-- Data provided follows --
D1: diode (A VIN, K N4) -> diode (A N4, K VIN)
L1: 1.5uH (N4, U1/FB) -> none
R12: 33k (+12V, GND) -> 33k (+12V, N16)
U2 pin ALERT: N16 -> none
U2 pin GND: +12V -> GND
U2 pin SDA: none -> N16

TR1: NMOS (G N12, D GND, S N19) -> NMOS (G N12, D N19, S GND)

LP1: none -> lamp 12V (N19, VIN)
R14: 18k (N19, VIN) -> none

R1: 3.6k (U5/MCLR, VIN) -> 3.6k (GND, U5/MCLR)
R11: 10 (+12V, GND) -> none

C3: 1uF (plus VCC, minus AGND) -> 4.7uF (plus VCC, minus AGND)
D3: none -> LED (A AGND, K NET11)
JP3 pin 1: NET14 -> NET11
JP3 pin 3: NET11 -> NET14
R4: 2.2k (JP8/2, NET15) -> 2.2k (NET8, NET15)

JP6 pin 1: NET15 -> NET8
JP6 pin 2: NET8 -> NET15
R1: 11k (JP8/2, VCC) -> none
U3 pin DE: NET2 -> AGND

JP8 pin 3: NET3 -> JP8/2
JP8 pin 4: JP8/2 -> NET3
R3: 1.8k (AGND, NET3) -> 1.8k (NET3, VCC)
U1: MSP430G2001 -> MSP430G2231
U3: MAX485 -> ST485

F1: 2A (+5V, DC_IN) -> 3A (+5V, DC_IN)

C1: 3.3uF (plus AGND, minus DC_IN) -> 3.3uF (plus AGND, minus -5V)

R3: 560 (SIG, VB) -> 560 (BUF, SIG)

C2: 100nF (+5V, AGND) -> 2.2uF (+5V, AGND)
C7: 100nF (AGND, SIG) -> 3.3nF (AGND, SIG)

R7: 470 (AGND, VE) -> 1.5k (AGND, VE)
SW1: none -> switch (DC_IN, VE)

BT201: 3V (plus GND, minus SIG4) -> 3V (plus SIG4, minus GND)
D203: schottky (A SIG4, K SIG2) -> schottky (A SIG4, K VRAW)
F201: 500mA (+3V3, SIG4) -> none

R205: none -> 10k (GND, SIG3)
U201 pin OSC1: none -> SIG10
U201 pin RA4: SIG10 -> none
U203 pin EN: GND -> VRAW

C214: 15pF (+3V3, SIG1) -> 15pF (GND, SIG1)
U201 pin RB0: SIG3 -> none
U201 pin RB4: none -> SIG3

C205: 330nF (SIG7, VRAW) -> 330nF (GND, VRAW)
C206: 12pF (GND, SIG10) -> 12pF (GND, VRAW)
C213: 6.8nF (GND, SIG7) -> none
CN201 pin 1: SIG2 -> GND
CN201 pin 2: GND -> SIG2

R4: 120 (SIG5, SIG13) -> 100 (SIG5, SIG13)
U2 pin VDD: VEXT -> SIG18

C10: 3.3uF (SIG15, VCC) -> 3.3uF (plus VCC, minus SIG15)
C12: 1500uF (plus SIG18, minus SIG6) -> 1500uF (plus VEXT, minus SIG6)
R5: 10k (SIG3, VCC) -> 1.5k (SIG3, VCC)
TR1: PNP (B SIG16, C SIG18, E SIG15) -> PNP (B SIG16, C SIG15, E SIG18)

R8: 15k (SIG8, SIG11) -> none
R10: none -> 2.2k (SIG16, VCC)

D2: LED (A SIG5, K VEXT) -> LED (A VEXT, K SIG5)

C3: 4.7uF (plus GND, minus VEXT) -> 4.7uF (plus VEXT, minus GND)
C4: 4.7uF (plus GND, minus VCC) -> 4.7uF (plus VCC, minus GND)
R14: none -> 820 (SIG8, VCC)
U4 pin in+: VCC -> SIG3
-- Data provided concluded --
__Aim of the task__
Output the data exactly, from the first line through the line that holds "U3 pin DE: NET2 -> AGND", so that no later line appears.

__Answer to this problem__
D1: diode (A VIN, K N4) -> diode (A N4, K VIN)
L1: 1.5uH (N4, U1/FB) -> none
R12: 33k (+12V, GND) -> 33k (+12V, N16)
U2 pin ALERT: N16 -> none
U2 pin GND: +12V -> GND
U2 pin SDA: none -> N16

TR1: NMOS (G N12, D GND, S N19) -> NMOS (G N12, D N19, S GND)

LP1: none -> lamp 12V (N19, VIN)
R14: 18k (N19, VIN) -> none

R1: 3.6k (U5/MCLR, VIN) -> 3.6k (GND, U5/MCLR)
R11: 10 (+12V, GND) -> none

C3: 1uF (plus VCC, minus AGND) -> 4.7uF (plus VCC, minus AGND)
D3: none -> LED (A AGND, K NET11)
JP3 pin 1: NET14 -> NET11
JP3 pin 3: NET11 -> NET14
R4: 2.2k (JP8/2, NET15) -> 2.2k (NET8, NET15)

JP6 pin 1: NET15 -> NET8
JP6 pin 2: NET8 -> NET15
R1: 11k (JP8/2, VCC) -> none
U3 pin DE: NET2 -> AGND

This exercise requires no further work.